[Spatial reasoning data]
***

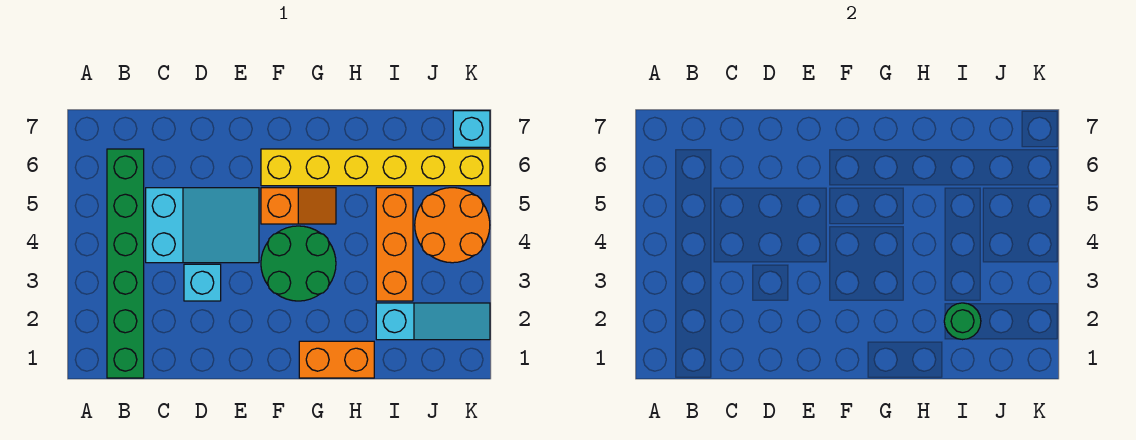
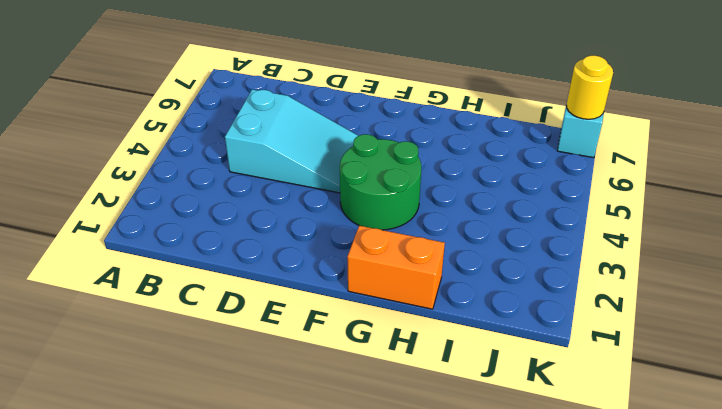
yellow round brick K7 level 2 -> none
none -> green brick B1:B6 level 1
none -> cyan brick D3 level 1
none -> orange slope F5:G5 level 1 top F

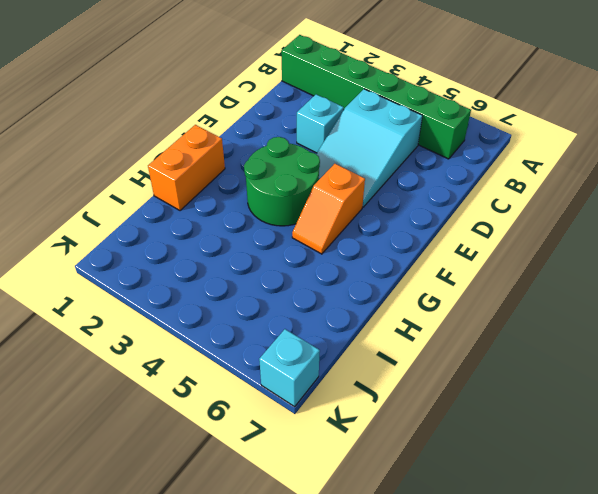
none -> yellow brick F6:K6 level 1
none -> cyan slope I2:K2 level 1 top I
none -> orange brick I3:I5 level 1

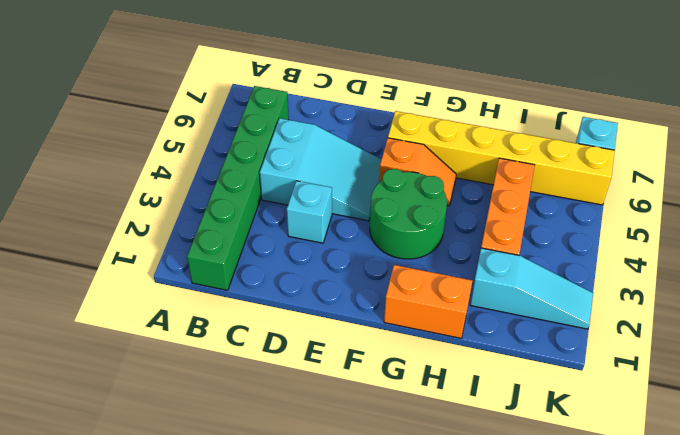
none -> orange round brick J4:K5 level 1
none -> green round brick I2 level 2

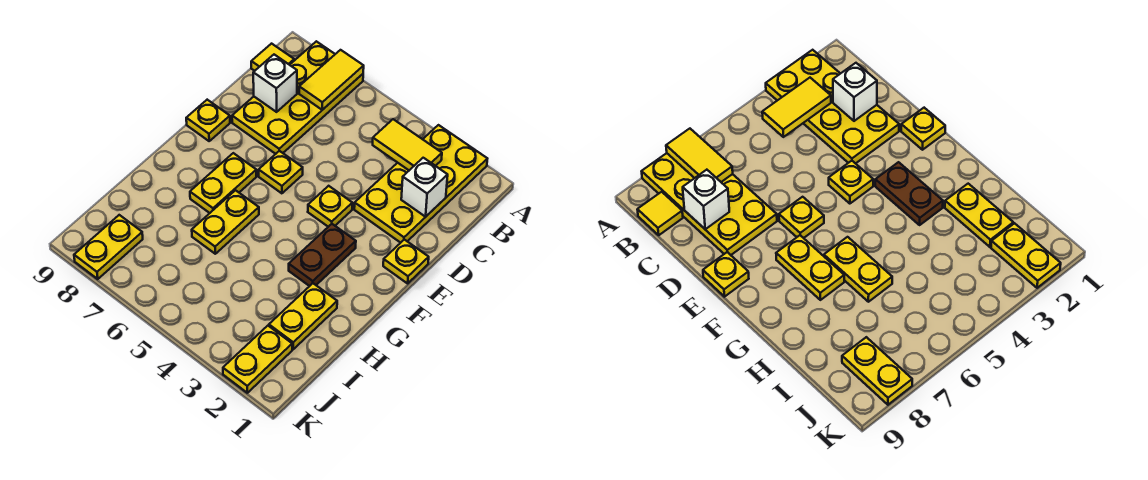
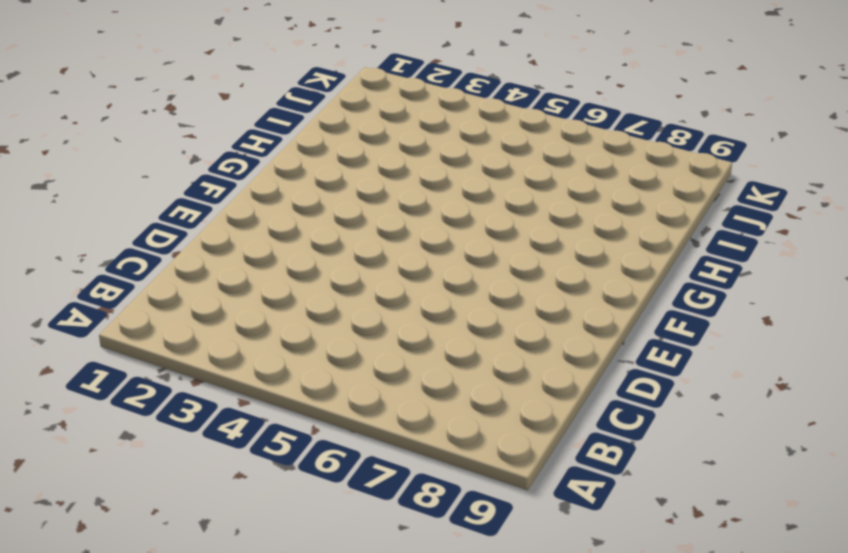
none -> yellow plate A2:D3 level 1
none -> yellow plate A7:D8 level 1
none -> yellow tile B9 level 1

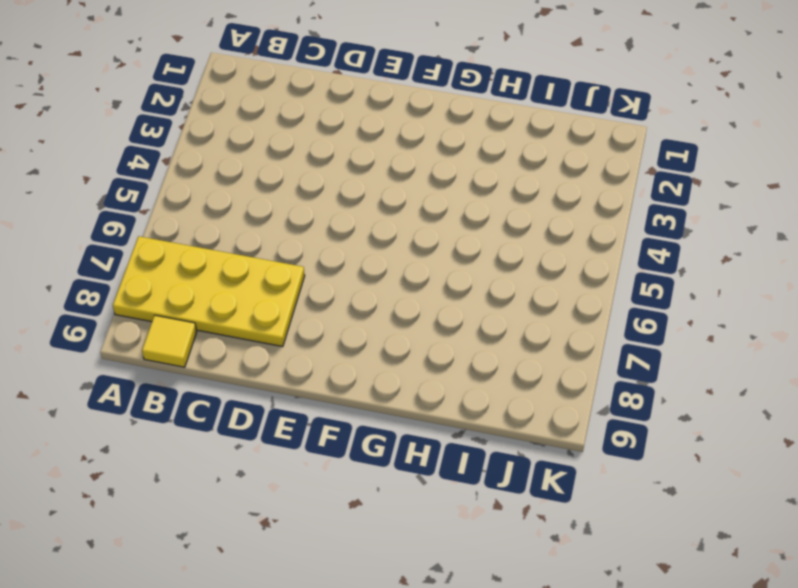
none -> yellow plate A2:D3 level 1
none -> yellow plate E1 level 1
none -> yellow plate E4 level 1

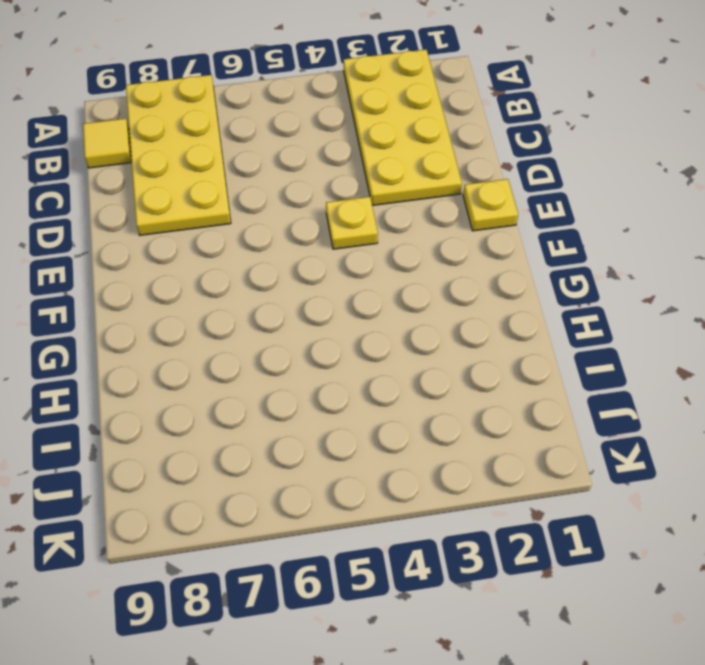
none -> yellow plate E6 level 1
none -> yellow plate E9 level 1
none -> brown plate F3:G3 level 1

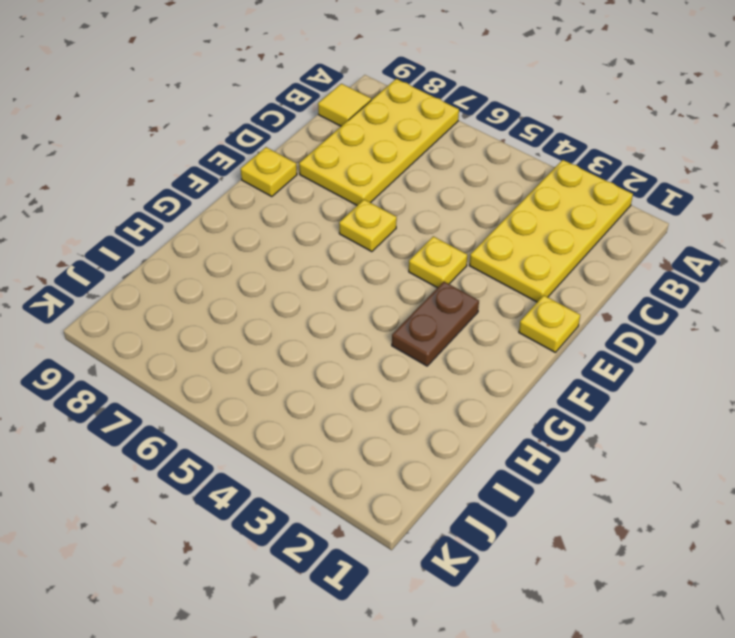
none -> yellow plate F7:G7 level 1
none -> yellow plate G6:H6 level 1
none -> yellow plate H2:I2 level 1

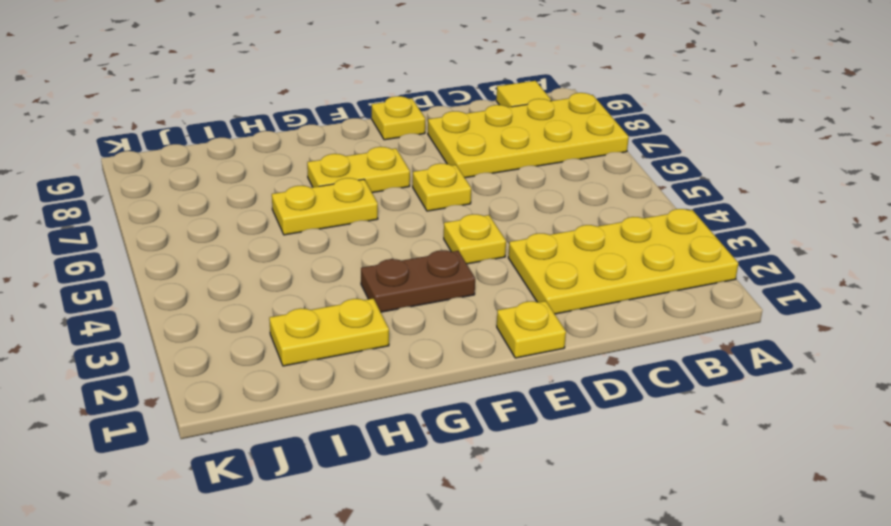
none -> yellow plate J2:K2 level 1
none -> yellow plate J8:K8 level 1
none -> yellow tile A7:B7 level 2

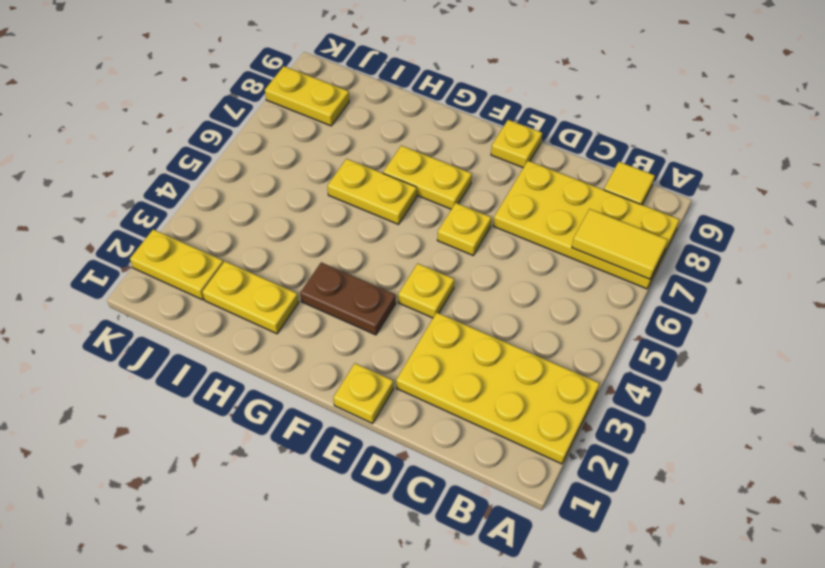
none -> yellow tile B3:B4 level 2
none -> white brick C2 level 2
none -> white brick C8 level 2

***

* EXERCISE: The data must come back word for word, with every picture removed.

* EXERCISE ANSWER:
yellow round brick K7 level 2 -> none
none -> green brick B1:B6 level 1
none -> cyan brick D3 level 1
none -> orange slope F5:G5 level 1 top F

none -> yellow brick F6:K6 level 1
none -> cyan slope I2:K2 level 1 top I
none -> orange brick I3:I5 level 1

none -> orange round brick J4:K5 level 1
none -> green round brick I2 level 2

none -> yellow plate A2:D3 level 1
none -> yellow plate A7:D8 level 1
none -> yellow tile B9 level 1

none -> yellow plate A2:D3 level 1
none -> yellow plate E1 level 1
none -> yellow plate E4 level 1

none -> yellow plate E6 level 1
none -> yellow plate E9 level 1
none -> brown plate F3:G3 level 1

none -> yellow plate F7:G7 level 1
none -> yellow plate G6:H6 level 1
none -> yellow plate H2:I2 level 1

none -> yellow plate J2:K2 level 1
none -> yellow plate J8:K8 level 1
none -> yellow tile A7:B7 level 2

none -> yellow tile B3:B4 level 2
none -> white brick C2 level 2
none -> white brick C8 level 2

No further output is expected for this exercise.